__Directions for this task__. Set down a true copy of the data, with all pictures left out.

[Shape transformation data]
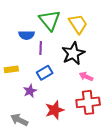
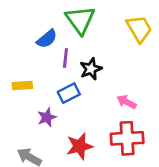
yellow trapezoid: (78, 24) -> (139, 29), moved
blue semicircle: (27, 35) -> (47, 39), turned -42
black star: (73, 53) -> (91, 69), moved, size x0.7

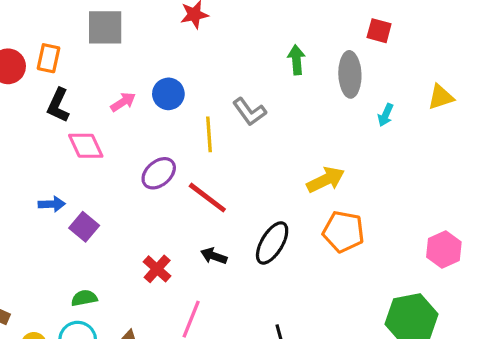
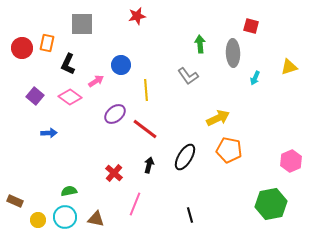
pink arrow: (123, 102) -> (96, 81), moved
black L-shape: (58, 105) -> (68, 64), moved
gray L-shape: (249, 112) -> (188, 76), moved
pink diamond: (86, 146) -> (70, 97), turned -30
purple square: (84, 227) -> (35, 96), moved
black arrow: (214, 256) -> (149, 165), turned 84

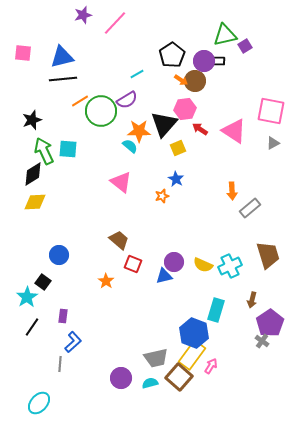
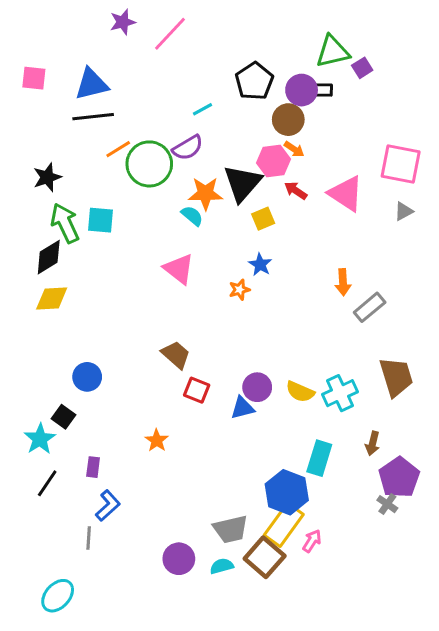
orange arrow: (181, 80) -> (294, 149), moved
orange star: (106, 281) -> (157, 440), moved

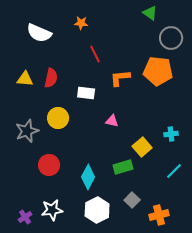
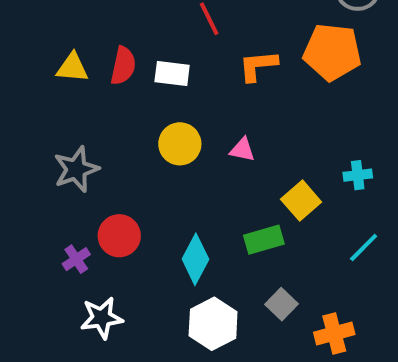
white rectangle: (86, 93) -> (172, 73), moved
yellow circle: (58, 118) -> (180, 144), moved
white star: (52, 210) -> (102, 318), moved
purple cross: (25, 217) -> (76, 259), moved

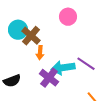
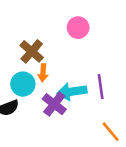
cyan circle: (18, 30) -> (23, 84), moved
purple line: (86, 64) -> (101, 87), turned 48

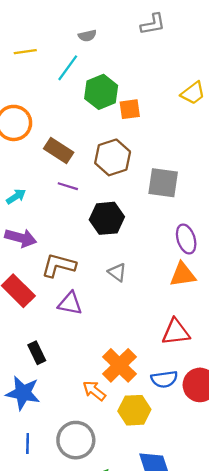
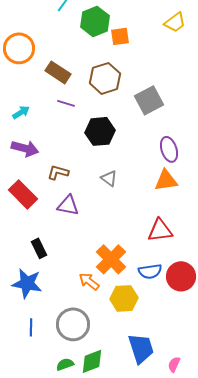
gray square: (163, 183) -> (149, 100), turned -36
brown L-shape: (59, 265) -> (58, 172), size x0.7

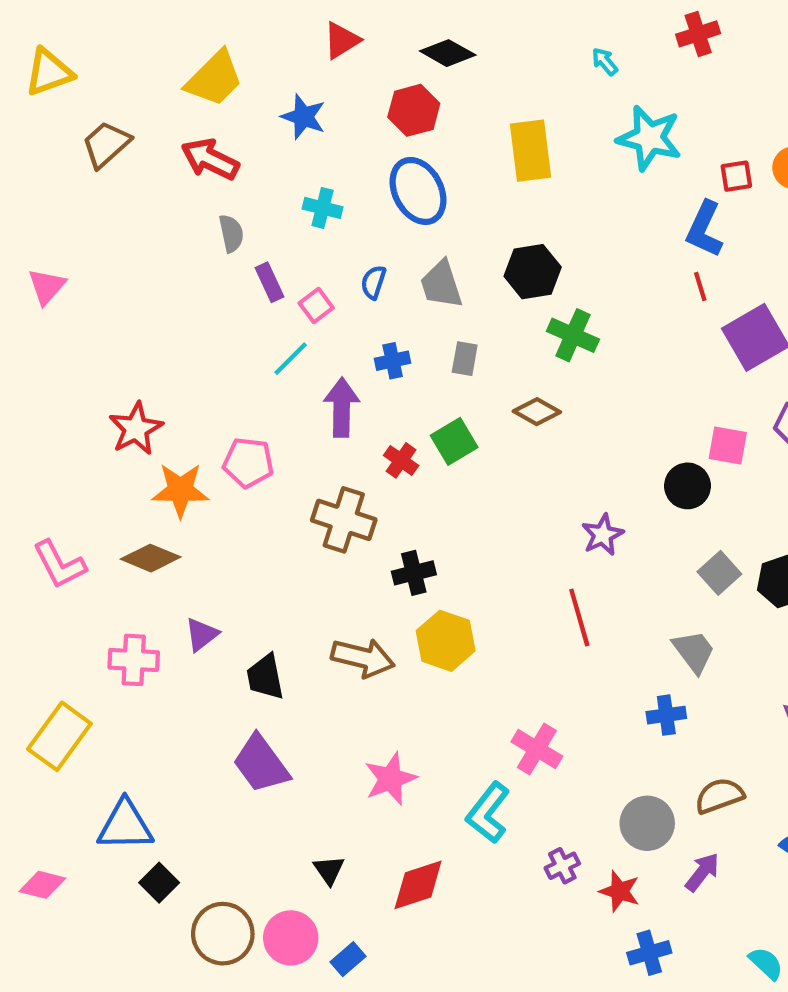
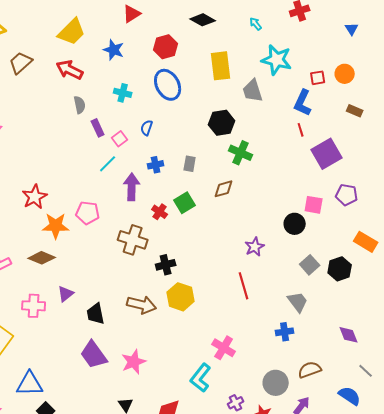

__Solved problem__.
yellow trapezoid: (78, 24) -> (139, 29), moved
blue semicircle: (27, 35) -> (47, 39), turned -42
black star: (73, 53) -> (91, 69), moved, size x0.7

pink arrow: (123, 102) -> (96, 81), moved
black L-shape: (58, 105) -> (68, 64), moved
gray L-shape: (249, 112) -> (188, 76), moved
pink diamond: (86, 146) -> (70, 97), turned -30
purple square: (84, 227) -> (35, 96), moved
black arrow: (214, 256) -> (149, 165), turned 84

orange arrow: (181, 80) -> (294, 149), moved
orange star: (106, 281) -> (157, 440), moved

white rectangle: (86, 93) -> (172, 73), moved
yellow circle: (58, 118) -> (180, 144), moved
white star: (52, 210) -> (102, 318), moved
purple cross: (25, 217) -> (76, 259), moved

cyan circle: (18, 30) -> (23, 84), moved
purple line: (86, 64) -> (101, 87), turned 48

gray square: (163, 183) -> (149, 100), turned -36
brown L-shape: (59, 265) -> (58, 172), size x0.7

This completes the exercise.